Gather all lines in the entries that include the word "orange".

BEGIN Material for this task

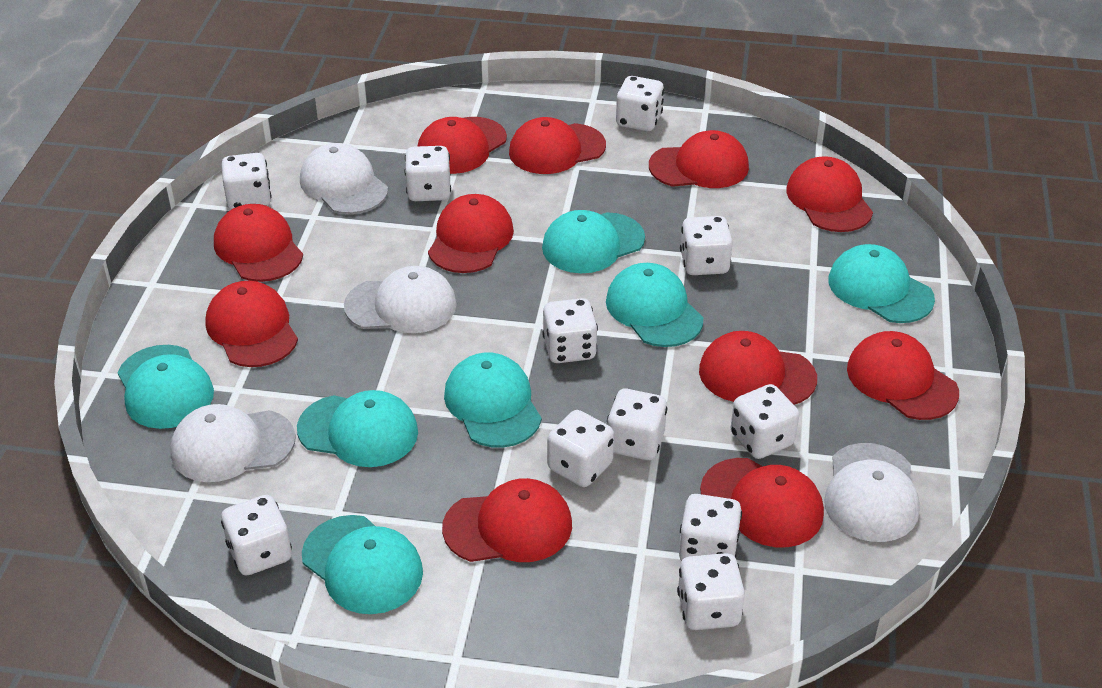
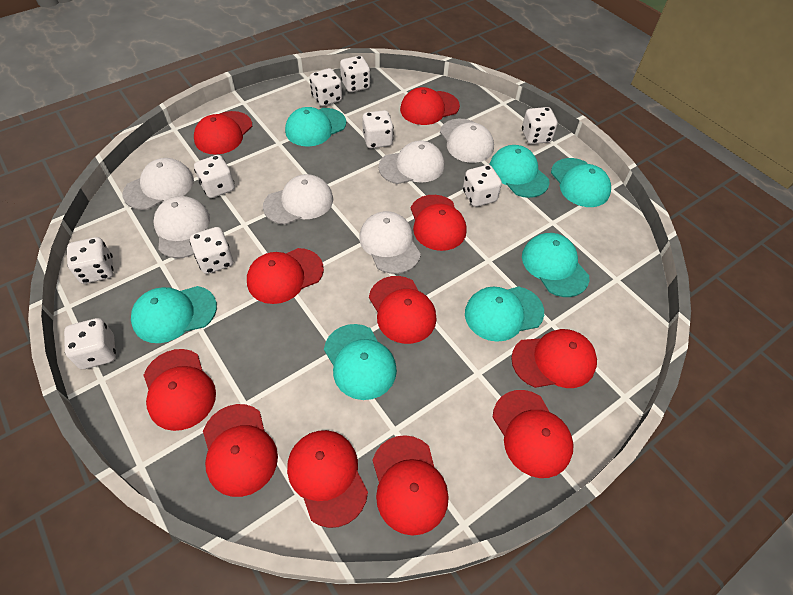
white cap: 4 -> 6
white dice: 11 -> 9

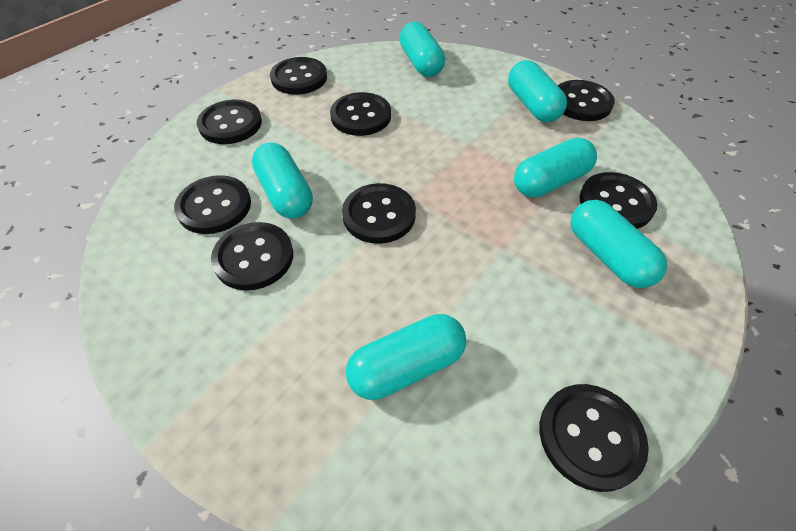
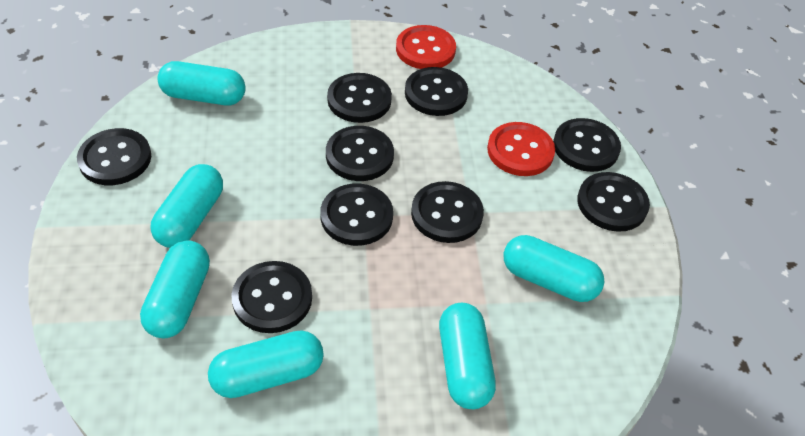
red button: 0 -> 2

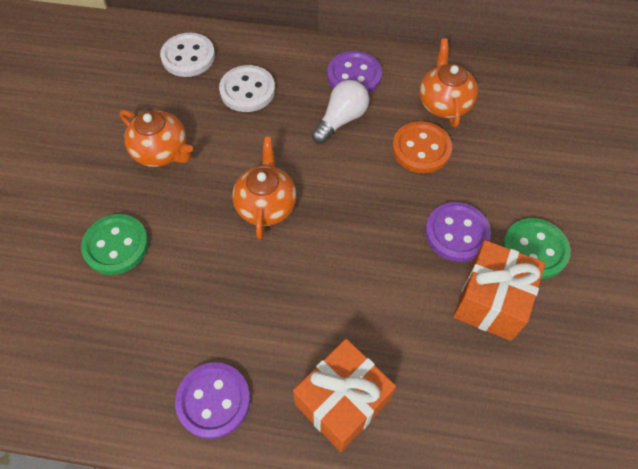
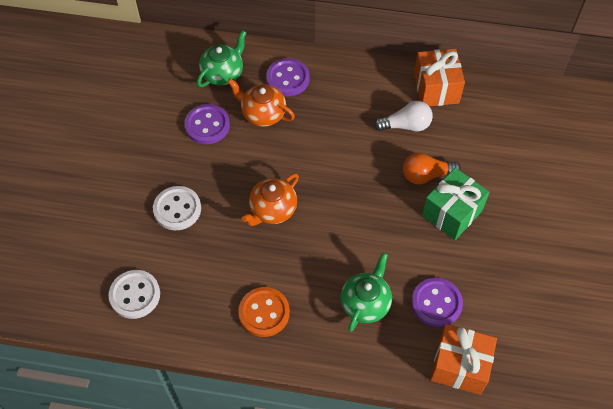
green button: 2 -> 0
green gift: 0 -> 1
green teapot: 0 -> 2
orange light bulb: 0 -> 1
orange teapot: 3 -> 2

END Material for this task

| Response to this task |
orange light bulb: 0 -> 1
orange teapot: 3 -> 2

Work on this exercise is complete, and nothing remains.